> **Records from a data collection**:

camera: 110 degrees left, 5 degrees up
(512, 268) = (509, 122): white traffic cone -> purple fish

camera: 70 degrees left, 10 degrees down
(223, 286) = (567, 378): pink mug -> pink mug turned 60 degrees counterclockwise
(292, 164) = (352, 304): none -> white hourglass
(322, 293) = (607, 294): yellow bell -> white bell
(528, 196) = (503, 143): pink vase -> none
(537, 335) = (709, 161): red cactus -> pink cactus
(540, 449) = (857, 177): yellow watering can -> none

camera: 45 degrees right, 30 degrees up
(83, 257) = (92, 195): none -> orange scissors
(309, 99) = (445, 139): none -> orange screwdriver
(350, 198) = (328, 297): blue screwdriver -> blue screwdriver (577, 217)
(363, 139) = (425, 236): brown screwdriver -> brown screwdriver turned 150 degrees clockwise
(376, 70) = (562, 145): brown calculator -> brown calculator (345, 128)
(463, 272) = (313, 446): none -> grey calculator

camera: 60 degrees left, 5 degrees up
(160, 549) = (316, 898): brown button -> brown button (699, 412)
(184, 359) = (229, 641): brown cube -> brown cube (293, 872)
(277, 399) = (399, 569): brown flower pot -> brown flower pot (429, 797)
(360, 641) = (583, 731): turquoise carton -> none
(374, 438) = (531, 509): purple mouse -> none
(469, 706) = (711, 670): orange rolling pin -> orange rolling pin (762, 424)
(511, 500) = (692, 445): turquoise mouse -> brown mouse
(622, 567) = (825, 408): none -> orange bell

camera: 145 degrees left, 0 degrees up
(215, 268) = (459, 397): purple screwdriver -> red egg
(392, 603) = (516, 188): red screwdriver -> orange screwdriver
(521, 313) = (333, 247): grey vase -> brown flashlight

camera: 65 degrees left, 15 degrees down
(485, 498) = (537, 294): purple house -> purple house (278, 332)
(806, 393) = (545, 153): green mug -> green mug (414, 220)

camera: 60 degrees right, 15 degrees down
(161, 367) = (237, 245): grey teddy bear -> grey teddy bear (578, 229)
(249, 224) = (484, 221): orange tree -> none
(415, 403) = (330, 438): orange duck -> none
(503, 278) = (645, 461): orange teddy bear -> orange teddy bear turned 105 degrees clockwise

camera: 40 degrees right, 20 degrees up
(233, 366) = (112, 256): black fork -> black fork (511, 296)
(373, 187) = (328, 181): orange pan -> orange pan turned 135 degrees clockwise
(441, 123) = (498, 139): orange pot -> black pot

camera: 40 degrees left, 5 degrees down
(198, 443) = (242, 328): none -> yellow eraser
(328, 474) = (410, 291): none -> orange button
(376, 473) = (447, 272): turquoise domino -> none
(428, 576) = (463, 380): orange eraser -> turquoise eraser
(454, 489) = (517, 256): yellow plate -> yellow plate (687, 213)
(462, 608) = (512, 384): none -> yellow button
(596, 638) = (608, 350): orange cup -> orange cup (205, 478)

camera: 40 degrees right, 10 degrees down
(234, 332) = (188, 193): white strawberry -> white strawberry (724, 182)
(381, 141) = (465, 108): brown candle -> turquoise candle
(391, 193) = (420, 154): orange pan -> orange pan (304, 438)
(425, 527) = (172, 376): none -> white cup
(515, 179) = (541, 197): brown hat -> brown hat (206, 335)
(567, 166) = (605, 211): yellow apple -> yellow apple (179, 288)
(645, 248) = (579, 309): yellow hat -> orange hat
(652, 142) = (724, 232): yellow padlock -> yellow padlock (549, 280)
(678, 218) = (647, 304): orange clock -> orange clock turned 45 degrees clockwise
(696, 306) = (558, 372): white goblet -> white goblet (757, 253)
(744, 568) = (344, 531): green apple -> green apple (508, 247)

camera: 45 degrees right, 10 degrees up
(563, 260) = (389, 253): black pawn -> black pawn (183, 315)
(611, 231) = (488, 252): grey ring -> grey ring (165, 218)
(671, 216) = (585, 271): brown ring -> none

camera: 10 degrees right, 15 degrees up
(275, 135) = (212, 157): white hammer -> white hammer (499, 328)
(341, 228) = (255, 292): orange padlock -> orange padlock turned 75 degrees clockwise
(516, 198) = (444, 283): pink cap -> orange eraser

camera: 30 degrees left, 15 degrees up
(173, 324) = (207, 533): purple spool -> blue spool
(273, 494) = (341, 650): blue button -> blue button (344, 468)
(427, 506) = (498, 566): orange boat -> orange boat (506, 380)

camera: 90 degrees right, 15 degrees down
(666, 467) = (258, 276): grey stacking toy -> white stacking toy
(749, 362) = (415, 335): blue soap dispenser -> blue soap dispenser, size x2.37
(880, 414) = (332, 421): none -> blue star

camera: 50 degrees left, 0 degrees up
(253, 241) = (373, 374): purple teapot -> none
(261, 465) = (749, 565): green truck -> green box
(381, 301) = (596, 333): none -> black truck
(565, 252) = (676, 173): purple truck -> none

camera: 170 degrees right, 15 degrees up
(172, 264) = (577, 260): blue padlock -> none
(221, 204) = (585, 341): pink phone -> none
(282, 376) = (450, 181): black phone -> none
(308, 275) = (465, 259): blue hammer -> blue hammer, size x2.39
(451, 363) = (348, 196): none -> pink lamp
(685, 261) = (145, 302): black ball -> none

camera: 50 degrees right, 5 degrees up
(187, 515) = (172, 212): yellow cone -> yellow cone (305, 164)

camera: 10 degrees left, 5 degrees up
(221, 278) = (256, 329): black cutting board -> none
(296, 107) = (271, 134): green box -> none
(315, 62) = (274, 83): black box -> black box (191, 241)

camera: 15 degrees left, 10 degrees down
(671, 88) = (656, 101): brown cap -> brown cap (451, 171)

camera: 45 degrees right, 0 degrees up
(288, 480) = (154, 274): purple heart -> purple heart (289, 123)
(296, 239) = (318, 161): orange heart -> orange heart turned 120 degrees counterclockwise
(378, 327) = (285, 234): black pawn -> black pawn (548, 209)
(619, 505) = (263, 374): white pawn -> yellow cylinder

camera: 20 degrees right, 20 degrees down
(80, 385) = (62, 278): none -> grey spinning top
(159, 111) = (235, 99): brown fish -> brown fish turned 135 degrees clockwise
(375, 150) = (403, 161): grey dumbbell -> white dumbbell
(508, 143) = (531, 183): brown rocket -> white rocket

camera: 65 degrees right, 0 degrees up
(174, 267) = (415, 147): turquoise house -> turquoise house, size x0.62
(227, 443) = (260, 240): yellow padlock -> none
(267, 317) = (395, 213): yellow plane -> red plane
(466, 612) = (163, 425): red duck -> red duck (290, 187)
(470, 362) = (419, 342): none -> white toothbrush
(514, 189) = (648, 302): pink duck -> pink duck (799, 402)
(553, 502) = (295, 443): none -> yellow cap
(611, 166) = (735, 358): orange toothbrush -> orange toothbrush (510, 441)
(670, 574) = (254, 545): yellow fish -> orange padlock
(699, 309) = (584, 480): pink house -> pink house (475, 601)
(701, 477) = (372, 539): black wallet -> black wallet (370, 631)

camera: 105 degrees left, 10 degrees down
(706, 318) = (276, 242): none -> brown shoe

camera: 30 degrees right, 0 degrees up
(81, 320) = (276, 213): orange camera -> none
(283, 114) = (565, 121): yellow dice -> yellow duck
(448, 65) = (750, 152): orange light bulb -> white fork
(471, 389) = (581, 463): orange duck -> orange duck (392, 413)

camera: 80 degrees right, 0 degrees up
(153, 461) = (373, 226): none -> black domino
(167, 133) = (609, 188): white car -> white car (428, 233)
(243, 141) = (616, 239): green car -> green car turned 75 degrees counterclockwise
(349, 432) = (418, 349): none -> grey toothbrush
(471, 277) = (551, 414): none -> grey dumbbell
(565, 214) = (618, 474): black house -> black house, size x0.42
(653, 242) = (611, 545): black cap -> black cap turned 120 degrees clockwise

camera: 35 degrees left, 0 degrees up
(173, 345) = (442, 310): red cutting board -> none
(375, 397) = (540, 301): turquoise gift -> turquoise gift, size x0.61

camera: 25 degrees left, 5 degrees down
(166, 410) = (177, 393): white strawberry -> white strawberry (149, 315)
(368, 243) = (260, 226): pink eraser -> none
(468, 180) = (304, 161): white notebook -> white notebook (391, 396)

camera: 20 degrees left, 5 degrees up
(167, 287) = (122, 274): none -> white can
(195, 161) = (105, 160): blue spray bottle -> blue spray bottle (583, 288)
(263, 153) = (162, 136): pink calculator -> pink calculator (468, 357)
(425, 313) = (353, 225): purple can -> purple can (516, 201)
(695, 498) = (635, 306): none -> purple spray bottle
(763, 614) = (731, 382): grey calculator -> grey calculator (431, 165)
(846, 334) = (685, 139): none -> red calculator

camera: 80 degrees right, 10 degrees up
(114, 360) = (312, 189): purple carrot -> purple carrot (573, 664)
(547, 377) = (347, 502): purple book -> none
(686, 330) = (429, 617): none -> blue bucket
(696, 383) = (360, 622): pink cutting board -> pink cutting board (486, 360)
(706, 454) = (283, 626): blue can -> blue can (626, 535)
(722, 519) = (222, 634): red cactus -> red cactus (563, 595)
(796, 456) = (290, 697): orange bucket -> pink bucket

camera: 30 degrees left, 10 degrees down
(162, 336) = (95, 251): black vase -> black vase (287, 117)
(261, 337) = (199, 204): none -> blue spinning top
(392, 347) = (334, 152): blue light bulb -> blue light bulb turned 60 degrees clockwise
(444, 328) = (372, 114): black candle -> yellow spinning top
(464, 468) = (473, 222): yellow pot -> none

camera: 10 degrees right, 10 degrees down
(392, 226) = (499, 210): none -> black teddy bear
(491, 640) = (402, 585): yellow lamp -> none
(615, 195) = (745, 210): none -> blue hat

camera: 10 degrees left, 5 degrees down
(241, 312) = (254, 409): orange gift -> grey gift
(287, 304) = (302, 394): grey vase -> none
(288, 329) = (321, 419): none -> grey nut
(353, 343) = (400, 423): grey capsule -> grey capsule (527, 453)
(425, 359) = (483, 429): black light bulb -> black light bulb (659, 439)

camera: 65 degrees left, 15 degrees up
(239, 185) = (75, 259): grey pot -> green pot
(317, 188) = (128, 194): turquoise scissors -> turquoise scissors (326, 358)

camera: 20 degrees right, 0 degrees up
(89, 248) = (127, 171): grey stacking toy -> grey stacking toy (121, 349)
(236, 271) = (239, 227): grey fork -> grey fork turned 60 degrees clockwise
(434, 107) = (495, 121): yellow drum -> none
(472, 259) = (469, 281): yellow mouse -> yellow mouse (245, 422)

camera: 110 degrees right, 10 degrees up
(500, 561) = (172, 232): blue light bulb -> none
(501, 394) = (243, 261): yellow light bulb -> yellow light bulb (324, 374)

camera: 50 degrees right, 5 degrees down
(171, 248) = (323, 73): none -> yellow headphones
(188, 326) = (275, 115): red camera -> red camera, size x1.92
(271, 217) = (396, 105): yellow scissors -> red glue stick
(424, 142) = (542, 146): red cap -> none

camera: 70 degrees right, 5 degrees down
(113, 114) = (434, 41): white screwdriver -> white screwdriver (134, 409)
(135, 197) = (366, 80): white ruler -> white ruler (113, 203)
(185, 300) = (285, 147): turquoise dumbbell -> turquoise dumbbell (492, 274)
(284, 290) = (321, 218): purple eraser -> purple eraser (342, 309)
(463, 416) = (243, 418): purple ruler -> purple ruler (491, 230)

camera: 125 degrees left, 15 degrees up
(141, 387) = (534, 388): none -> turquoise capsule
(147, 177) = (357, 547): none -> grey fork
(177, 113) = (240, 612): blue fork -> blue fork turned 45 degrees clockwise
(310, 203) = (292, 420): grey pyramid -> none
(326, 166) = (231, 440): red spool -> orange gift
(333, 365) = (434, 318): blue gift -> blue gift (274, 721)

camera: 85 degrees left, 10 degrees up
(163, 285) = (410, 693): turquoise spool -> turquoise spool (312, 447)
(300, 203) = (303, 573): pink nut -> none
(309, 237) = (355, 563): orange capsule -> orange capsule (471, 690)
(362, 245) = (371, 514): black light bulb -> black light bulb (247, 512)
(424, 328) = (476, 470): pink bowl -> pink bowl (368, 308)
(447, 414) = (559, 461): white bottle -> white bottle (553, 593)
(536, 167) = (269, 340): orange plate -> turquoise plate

> **How to complete this task**: In the data above, start at the line that has "(243, 141) = (616, 239): green", stop after the line that has "(425, 313) = (353, 225): purple", and print every line in between exactly as it stands.

> **Reply**:
(243, 141) = (616, 239): green car -> green car turned 75 degrees counterclockwise
(349, 432) = (418, 349): none -> grey toothbrush
(471, 277) = (551, 414): none -> grey dumbbell
(565, 214) = (618, 474): black house -> black house, size x0.42
(653, 242) = (611, 545): black cap -> black cap turned 120 degrees clockwise

camera: 35 degrees left, 0 degrees up
(173, 345) = (442, 310): red cutting board -> none
(375, 397) = (540, 301): turquoise gift -> turquoise gift, size x0.61

camera: 25 degrees left, 5 degrees down
(166, 410) = (177, 393): white strawberry -> white strawberry (149, 315)
(368, 243) = (260, 226): pink eraser -> none
(468, 180) = (304, 161): white notebook -> white notebook (391, 396)

camera: 20 degrees left, 5 degrees up
(167, 287) = (122, 274): none -> white can
(195, 161) = (105, 160): blue spray bottle -> blue spray bottle (583, 288)
(263, 153) = (162, 136): pink calculator -> pink calculator (468, 357)
(425, 313) = (353, 225): purple can -> purple can (516, 201)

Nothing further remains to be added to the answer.